[RECORDS TO PROCESS Boundary: Start]

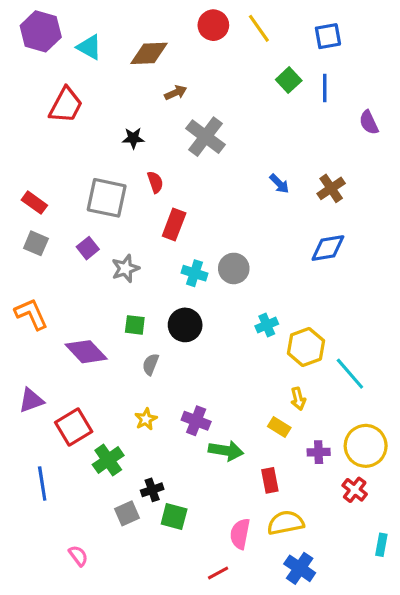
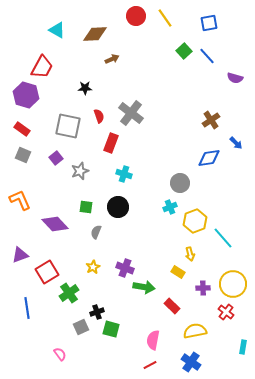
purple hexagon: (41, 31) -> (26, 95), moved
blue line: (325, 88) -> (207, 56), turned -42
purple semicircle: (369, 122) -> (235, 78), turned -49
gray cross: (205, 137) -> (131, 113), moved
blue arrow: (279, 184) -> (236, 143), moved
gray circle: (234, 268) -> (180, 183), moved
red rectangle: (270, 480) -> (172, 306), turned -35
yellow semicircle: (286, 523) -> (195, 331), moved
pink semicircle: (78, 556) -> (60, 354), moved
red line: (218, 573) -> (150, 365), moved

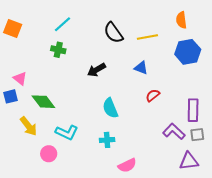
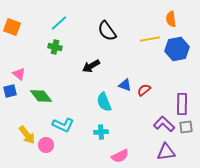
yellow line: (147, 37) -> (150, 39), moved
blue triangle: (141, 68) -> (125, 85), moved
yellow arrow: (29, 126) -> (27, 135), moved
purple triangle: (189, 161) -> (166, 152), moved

[RECORDS TO PROCESS Boundary: End]

YOUR INSTRUCTIONS: The answer is each line from the entries above in which the word "yellow" occurs.

ANSWER SPACE:
yellow semicircle: (286, 523) -> (195, 331), moved
yellow line: (147, 37) -> (150, 39), moved
yellow arrow: (29, 126) -> (27, 135), moved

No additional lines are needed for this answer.